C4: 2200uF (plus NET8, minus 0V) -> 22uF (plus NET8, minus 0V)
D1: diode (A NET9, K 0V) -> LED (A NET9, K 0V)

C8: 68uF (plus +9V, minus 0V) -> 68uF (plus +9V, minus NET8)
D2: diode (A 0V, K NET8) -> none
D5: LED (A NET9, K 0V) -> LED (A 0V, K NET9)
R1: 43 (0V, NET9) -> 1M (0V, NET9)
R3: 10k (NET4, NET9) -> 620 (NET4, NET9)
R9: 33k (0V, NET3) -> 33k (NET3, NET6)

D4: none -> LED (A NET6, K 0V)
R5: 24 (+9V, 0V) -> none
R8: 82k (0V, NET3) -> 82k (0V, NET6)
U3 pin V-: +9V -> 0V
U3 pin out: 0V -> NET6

--

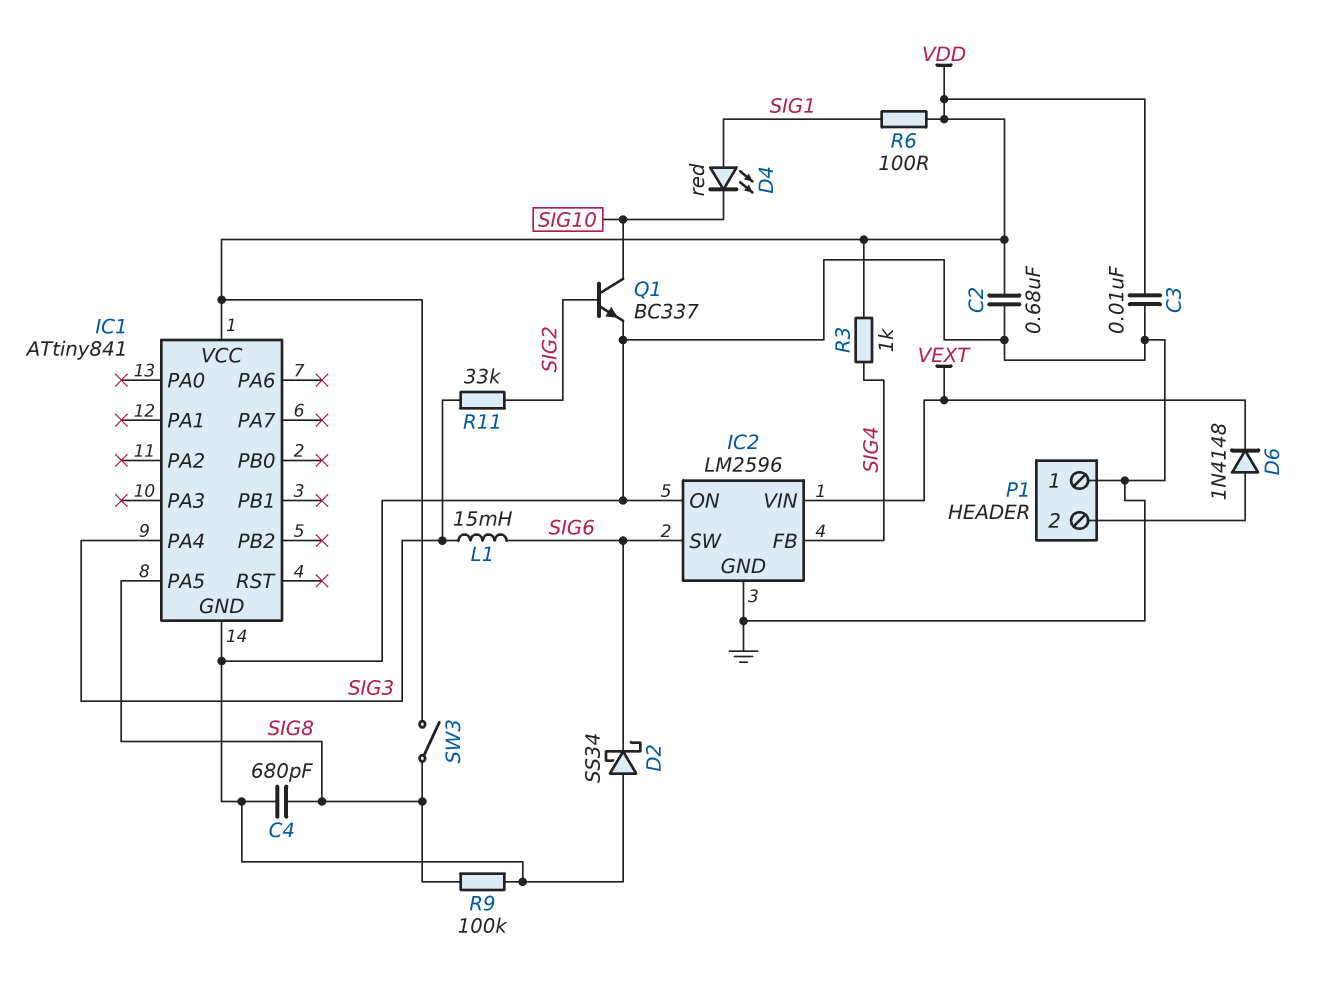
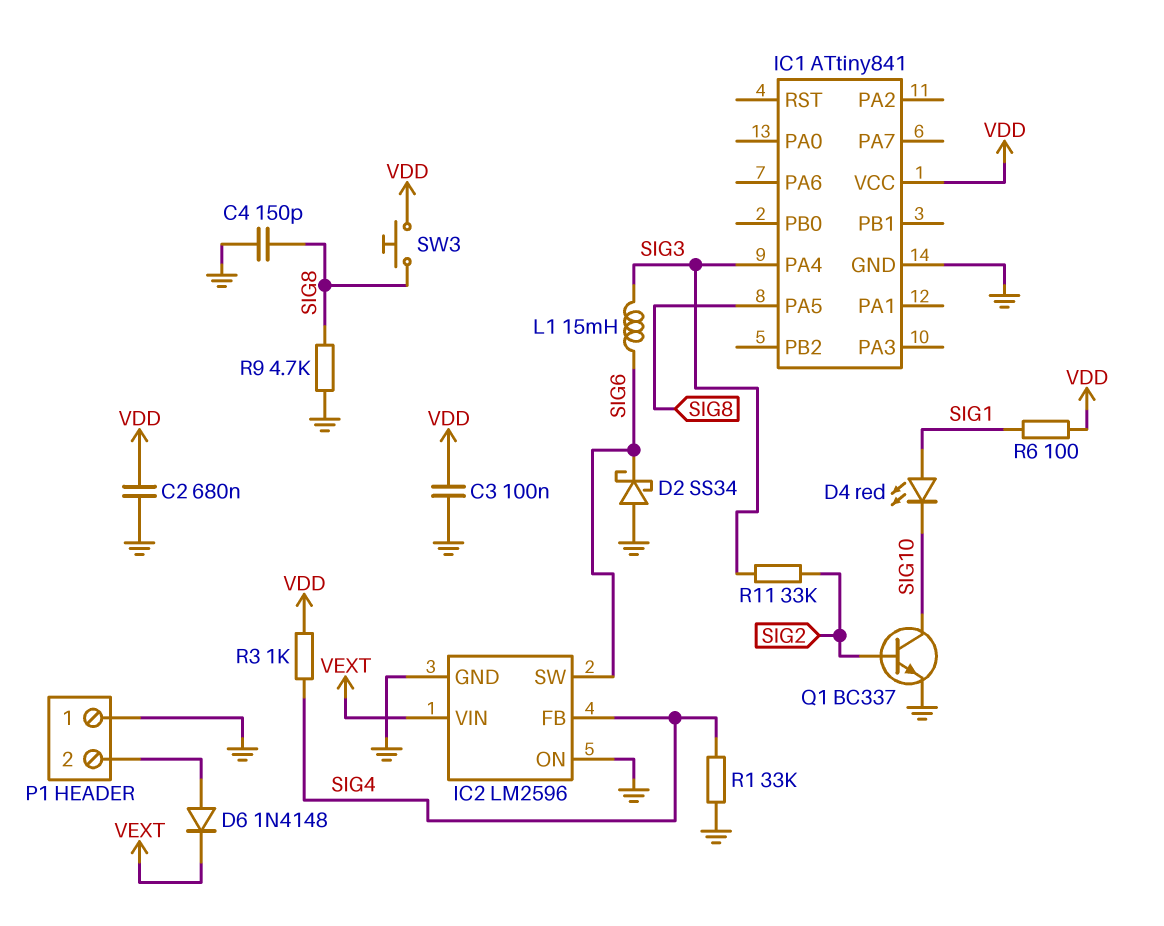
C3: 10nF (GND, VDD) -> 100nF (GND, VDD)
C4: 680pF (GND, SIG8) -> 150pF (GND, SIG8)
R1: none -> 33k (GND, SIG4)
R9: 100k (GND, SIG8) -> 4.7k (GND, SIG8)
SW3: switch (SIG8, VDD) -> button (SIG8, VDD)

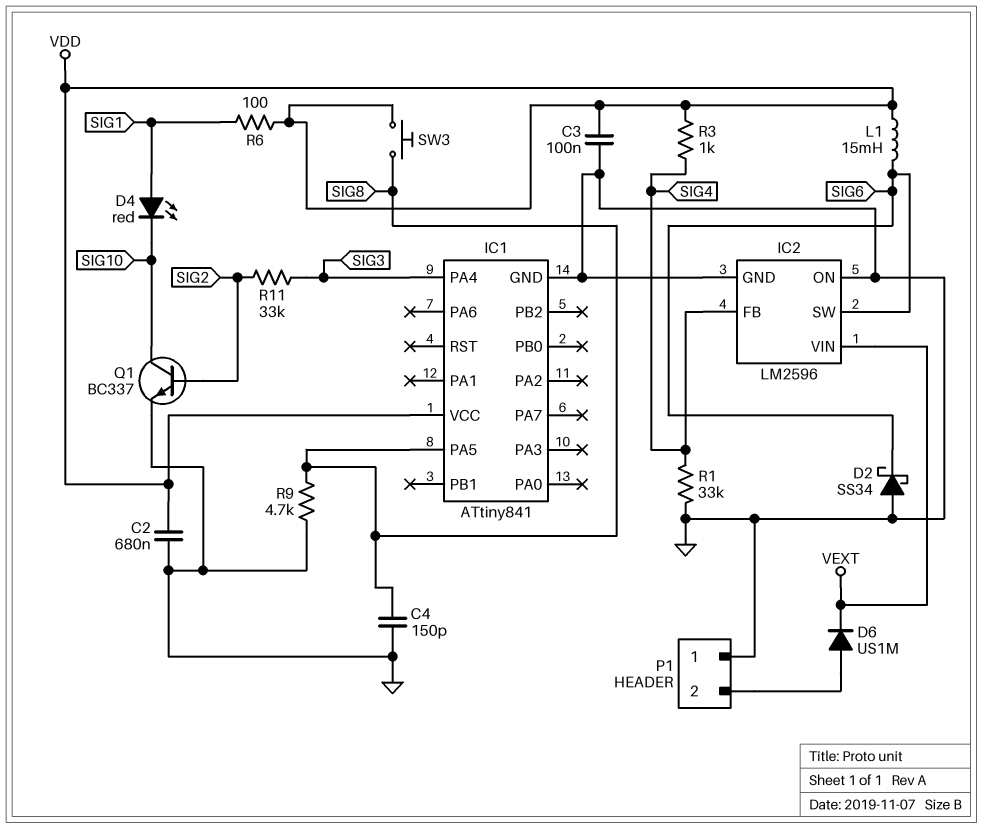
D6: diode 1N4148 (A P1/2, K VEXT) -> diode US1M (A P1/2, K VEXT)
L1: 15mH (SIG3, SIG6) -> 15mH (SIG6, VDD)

* * *

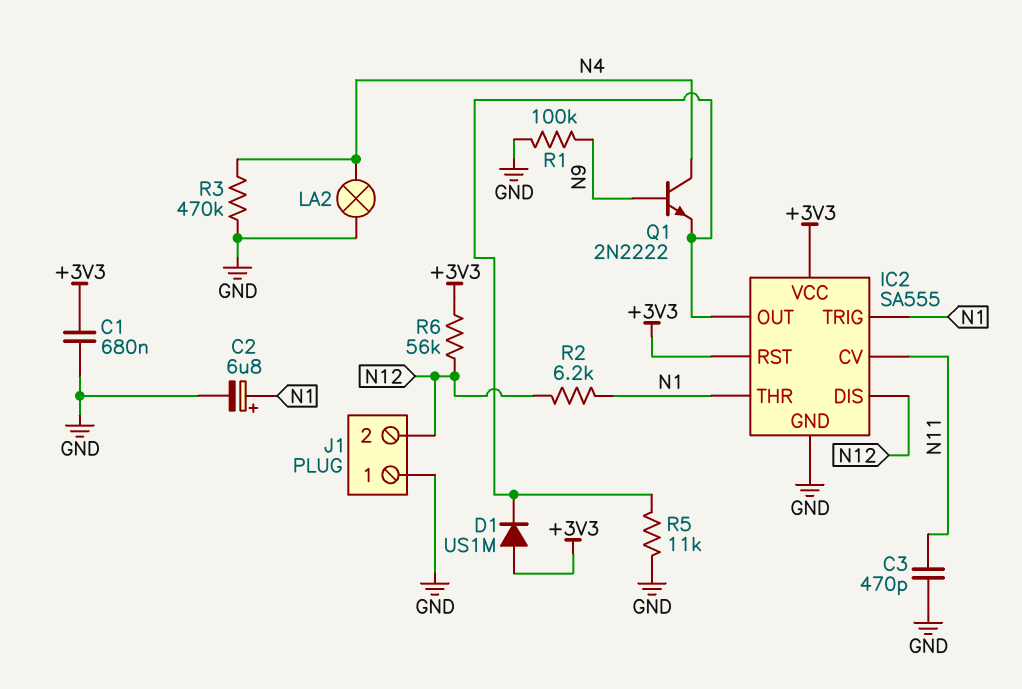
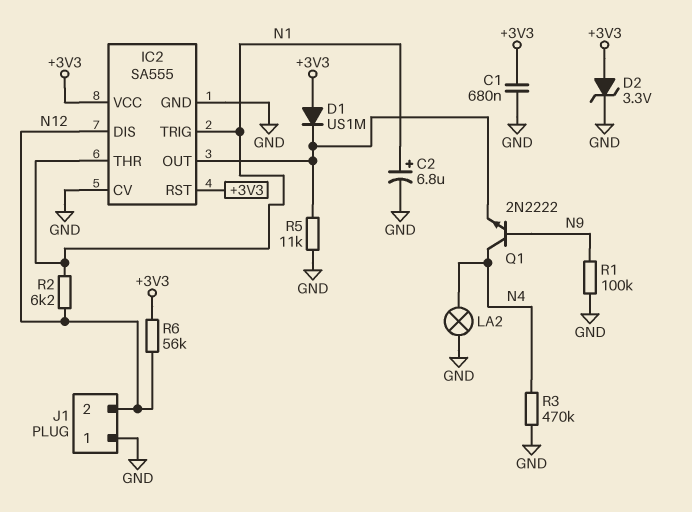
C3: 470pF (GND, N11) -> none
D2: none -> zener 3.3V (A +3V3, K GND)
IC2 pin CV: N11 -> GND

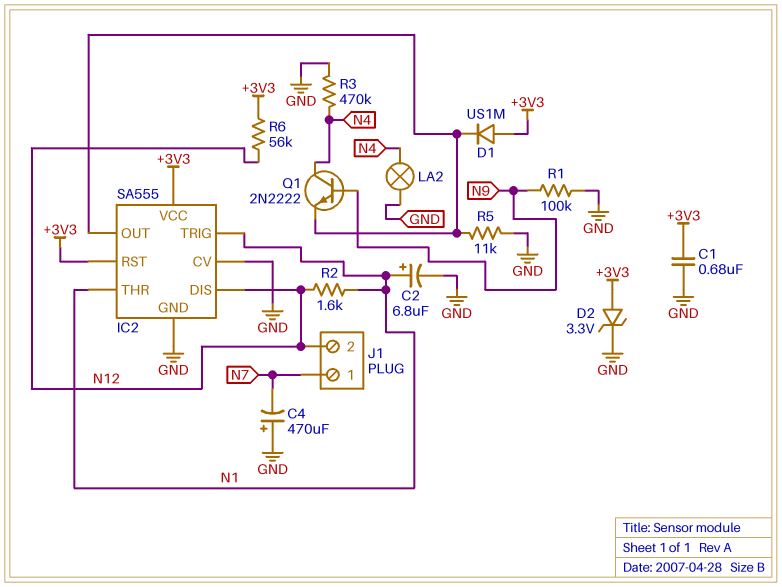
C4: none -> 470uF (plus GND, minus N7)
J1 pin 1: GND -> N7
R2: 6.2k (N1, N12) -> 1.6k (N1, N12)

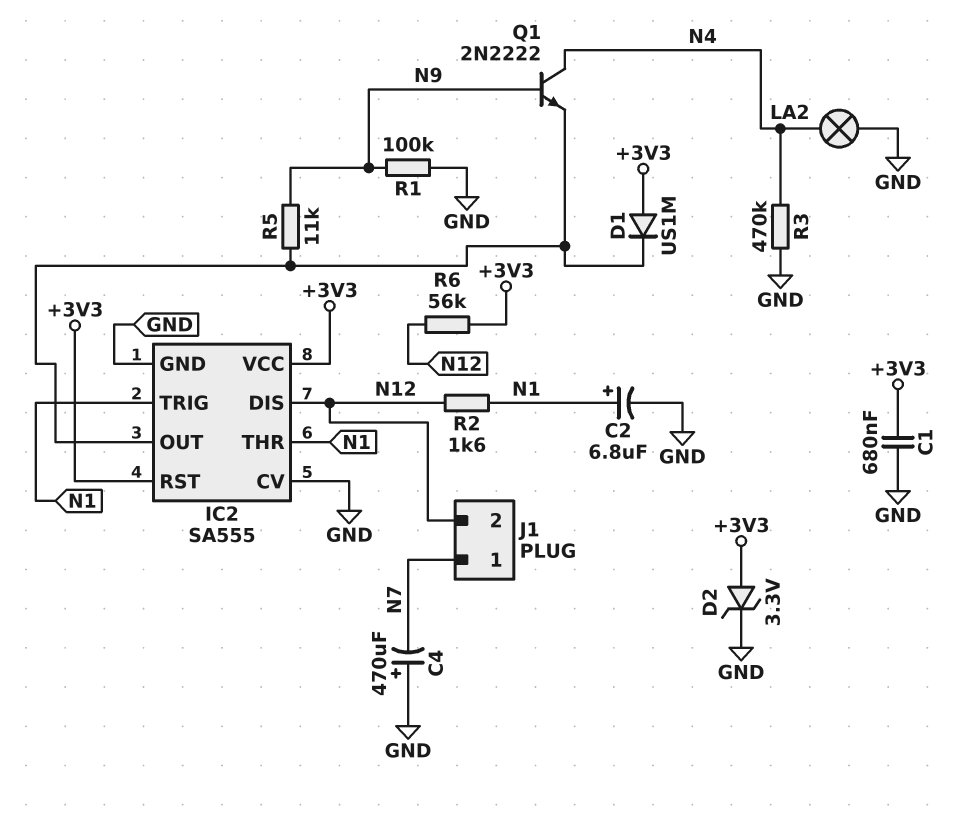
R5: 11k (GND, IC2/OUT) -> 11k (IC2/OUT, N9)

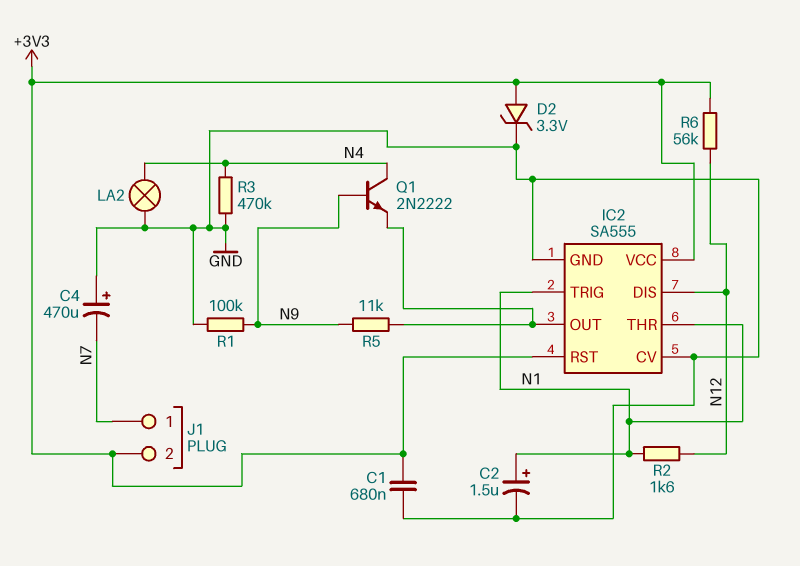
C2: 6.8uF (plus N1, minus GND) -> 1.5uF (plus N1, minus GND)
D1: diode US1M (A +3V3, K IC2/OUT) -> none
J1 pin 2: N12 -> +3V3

• Task prompt: Look above for the line with "C2: 6.8uF (plus" and the line with "J1 pin 2: N12 -> +3V3". Retype those two lines and every line between them exactly, adding nothing.

• Response below:
C2: 6.8uF (plus N1, minus GND) -> 1.5uF (plus N1, minus GND)
D1: diode US1M (A +3V3, K IC2/OUT) -> none
J1 pin 2: N12 -> +3V3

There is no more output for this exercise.